What you have to do: Look over the lines below. Report each one that includes the string "blood".

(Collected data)
== == ==

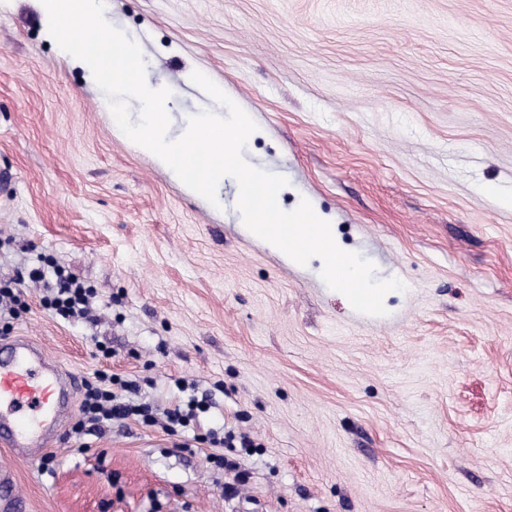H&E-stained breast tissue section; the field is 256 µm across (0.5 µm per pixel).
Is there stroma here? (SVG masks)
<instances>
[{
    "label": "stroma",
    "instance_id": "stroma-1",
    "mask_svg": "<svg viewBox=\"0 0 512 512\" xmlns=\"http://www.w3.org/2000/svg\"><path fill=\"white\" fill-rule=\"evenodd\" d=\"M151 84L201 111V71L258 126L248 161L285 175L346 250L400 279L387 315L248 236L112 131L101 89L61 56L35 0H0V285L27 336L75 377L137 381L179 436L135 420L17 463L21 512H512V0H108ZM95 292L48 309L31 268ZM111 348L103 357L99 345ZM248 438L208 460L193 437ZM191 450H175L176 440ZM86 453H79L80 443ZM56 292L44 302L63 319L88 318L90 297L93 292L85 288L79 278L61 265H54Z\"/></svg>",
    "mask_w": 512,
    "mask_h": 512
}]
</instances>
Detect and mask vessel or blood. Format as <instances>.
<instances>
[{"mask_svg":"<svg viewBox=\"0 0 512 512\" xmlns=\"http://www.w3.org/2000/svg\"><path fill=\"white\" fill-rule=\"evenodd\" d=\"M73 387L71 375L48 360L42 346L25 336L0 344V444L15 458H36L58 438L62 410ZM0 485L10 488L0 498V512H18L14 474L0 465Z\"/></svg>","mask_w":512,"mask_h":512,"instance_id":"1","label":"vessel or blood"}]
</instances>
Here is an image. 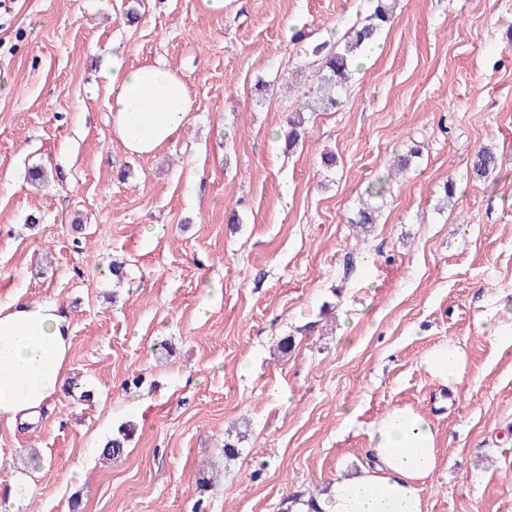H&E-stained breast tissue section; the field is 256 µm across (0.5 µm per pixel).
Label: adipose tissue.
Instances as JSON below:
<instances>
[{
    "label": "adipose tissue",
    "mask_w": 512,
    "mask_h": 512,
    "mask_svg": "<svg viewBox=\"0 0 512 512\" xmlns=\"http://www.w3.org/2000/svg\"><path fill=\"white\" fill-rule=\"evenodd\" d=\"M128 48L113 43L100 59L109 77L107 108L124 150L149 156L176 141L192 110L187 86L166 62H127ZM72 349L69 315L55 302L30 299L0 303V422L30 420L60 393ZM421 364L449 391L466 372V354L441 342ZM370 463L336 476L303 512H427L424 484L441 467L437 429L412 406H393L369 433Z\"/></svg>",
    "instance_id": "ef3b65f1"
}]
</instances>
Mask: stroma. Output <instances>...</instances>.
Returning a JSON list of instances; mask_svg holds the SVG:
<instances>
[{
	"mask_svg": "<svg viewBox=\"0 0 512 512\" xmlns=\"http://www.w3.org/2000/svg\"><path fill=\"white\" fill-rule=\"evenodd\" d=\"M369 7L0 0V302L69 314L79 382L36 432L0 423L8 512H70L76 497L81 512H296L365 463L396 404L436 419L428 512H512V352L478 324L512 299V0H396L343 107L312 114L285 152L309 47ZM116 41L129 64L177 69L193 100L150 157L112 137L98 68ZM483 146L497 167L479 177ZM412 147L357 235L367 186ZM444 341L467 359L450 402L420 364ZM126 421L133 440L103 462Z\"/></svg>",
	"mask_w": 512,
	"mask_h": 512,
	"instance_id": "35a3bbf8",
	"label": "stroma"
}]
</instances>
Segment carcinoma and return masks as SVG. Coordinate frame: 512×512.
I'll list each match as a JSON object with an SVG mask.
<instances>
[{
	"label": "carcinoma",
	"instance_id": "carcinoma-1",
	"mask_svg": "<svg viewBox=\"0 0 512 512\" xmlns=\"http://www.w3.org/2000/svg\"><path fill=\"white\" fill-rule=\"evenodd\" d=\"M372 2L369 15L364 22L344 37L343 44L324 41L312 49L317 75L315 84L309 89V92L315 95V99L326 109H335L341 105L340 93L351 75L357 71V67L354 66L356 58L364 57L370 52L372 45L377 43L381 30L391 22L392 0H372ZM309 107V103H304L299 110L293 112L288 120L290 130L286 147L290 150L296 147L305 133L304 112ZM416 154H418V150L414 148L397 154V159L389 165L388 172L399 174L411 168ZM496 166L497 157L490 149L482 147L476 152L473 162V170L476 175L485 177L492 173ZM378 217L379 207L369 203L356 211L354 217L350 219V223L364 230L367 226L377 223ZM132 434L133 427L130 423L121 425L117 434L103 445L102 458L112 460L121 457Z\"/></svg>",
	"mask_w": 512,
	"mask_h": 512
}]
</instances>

== == ==

Solution to the exercise:
Detect and mask vessel or blood. Format as <instances>.
[{"mask_svg":"<svg viewBox=\"0 0 512 512\" xmlns=\"http://www.w3.org/2000/svg\"><path fill=\"white\" fill-rule=\"evenodd\" d=\"M73 387L71 375L48 360L42 346L25 336L0 344V444L15 458H36L58 438L62 410ZM0 485L10 488L0 498V512H18L14 474L0 465Z\"/></svg>","mask_w":512,"mask_h":512,"instance_id":"1","label":"vessel or blood"}]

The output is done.